**WHAT TO WORK ON:** If a line of the data below contains the string "turned", copy it into your answer.

**EXERCISE DATA:**

——

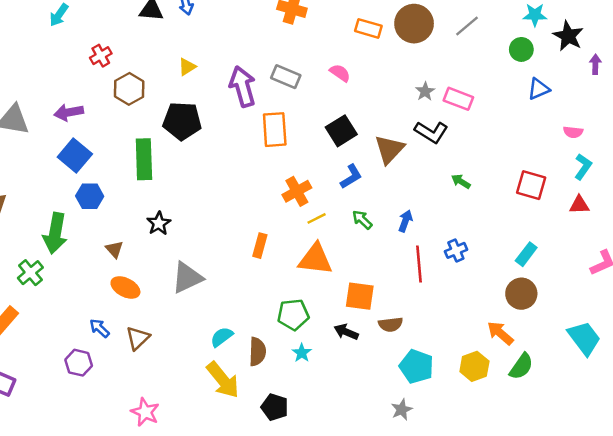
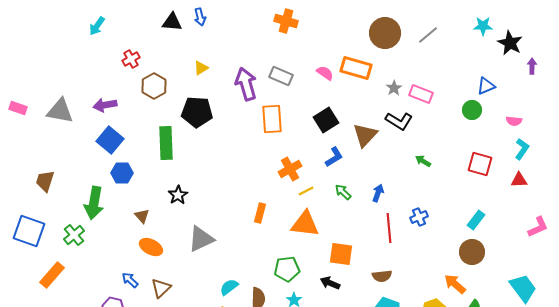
orange rectangle: (368, 28) -> (356, 68), moved, size x1.4
green circle: (521, 49) -> (472, 110), moved
brown semicircle: (391, 324) -> (382, 276), moved

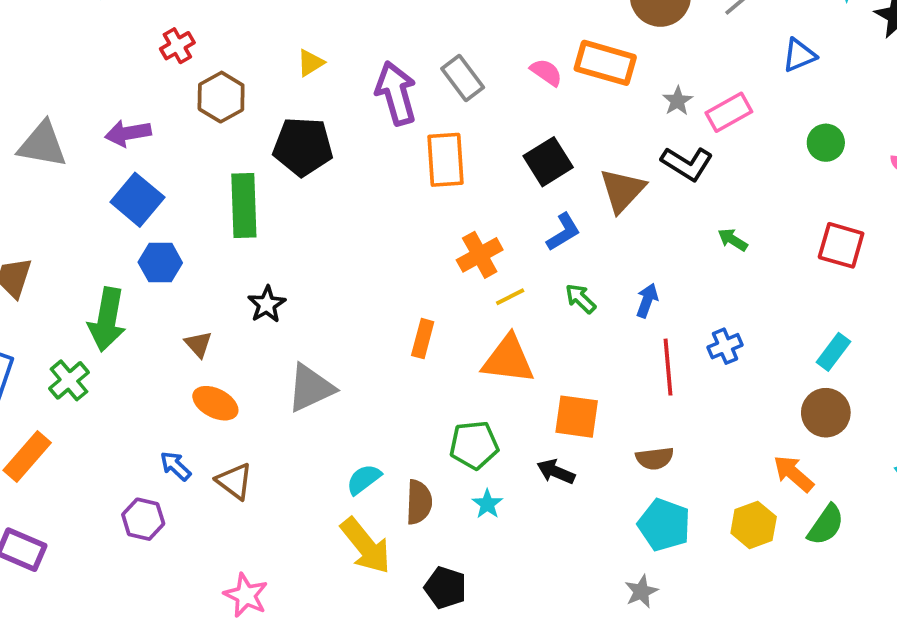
gray rectangle: (281, 76) -> (463, 78), turned 30
blue triangle: (486, 86) -> (799, 55), moved
pink rectangle: (421, 94) -> (729, 112), turned -50
brown triangle: (161, 288) -> (234, 481), turned -40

——

**OUTPUT OF THE EXERCISE:**
gray rectangle: (281, 76) -> (463, 78), turned 30
pink rectangle: (421, 94) -> (729, 112), turned -50
brown triangle: (161, 288) -> (234, 481), turned -40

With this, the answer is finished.